▸ REQUIREMENT:
Set down, please, exactly the lines below that run from the line with "C3: 2.2uF (plus" to the line with "BT101: 4.5V (plus", both lines included.

▸ DATA FOR PROCESSING:
# # #

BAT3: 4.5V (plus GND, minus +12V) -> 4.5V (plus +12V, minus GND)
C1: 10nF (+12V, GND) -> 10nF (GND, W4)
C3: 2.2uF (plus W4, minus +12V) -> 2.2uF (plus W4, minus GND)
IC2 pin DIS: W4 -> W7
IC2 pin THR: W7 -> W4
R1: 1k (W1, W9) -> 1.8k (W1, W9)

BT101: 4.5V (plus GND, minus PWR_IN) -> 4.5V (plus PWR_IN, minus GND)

# # #

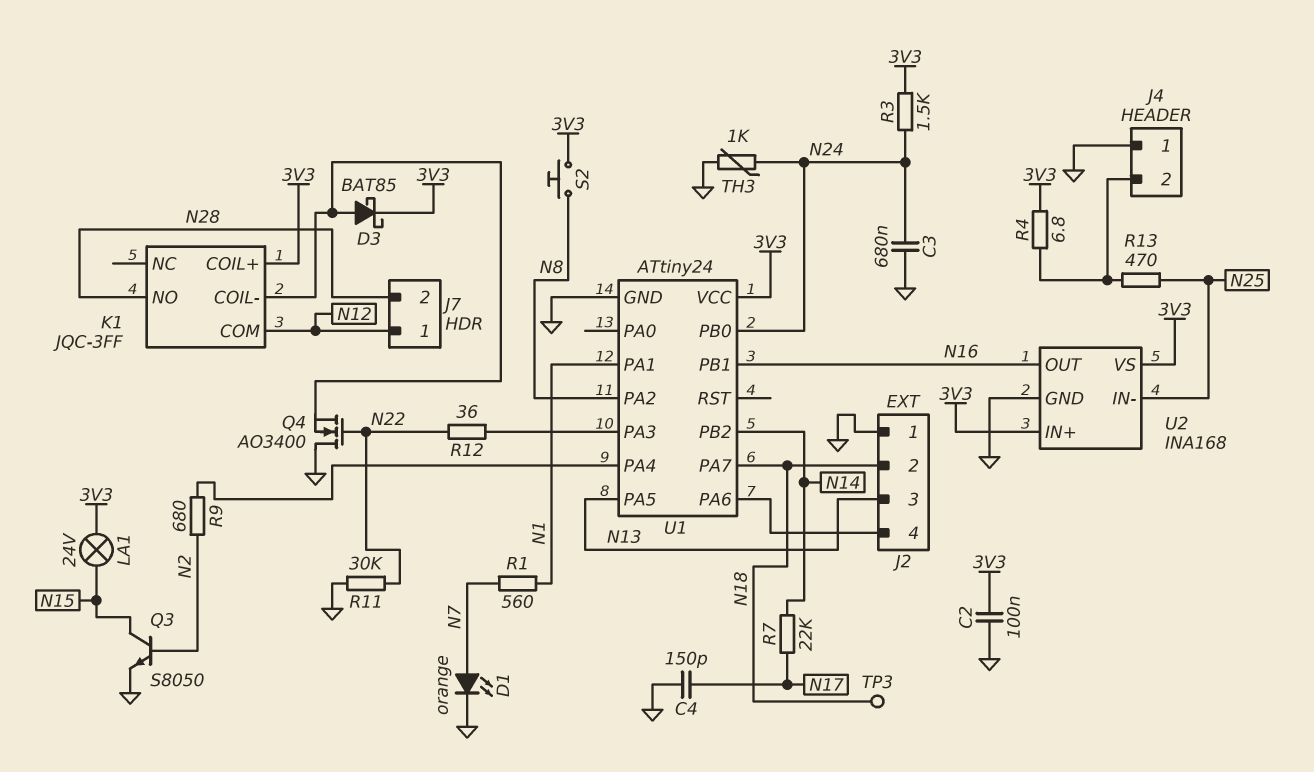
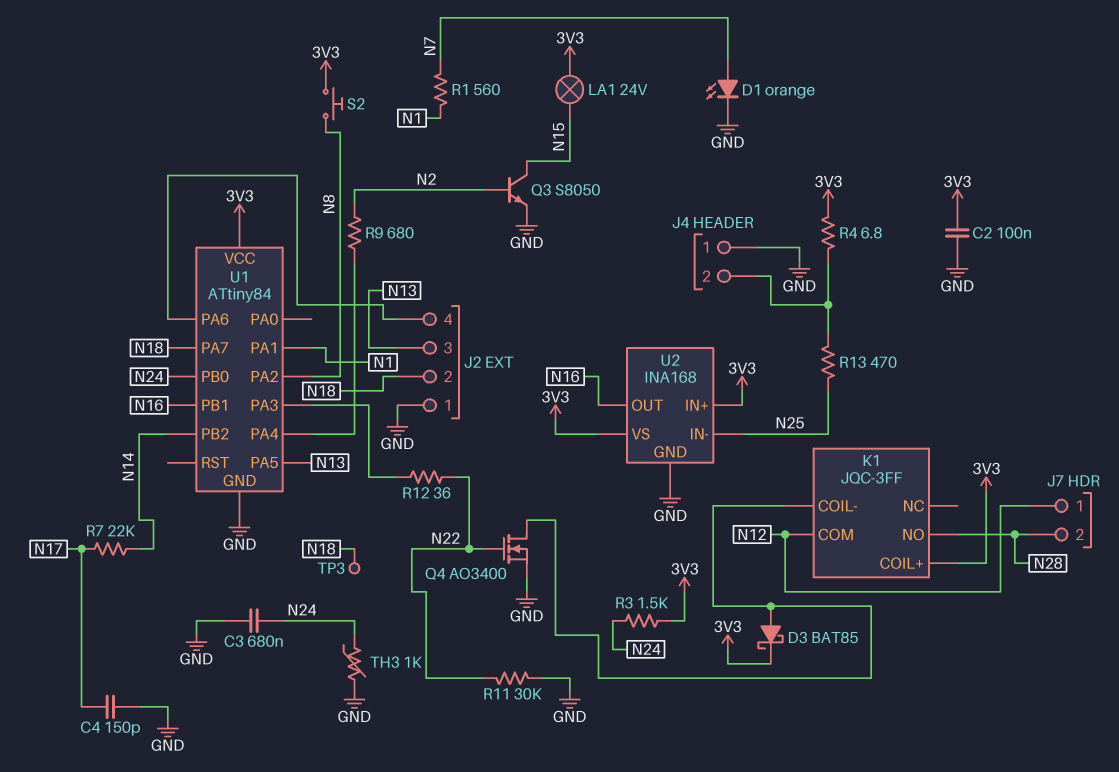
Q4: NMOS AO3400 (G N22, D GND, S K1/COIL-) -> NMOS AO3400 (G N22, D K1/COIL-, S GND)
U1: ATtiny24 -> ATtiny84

# # #

▸ YOUR SOLUTION:
C3: 2.2uF (plus W4, minus +12V) -> 2.2uF (plus W4, minus GND)
IC2 pin DIS: W4 -> W7
IC2 pin THR: W7 -> W4
R1: 1k (W1, W9) -> 1.8k (W1, W9)

BT101: 4.5V (plus GND, minus PWR_IN) -> 4.5V (plus PWR_IN, minus GND)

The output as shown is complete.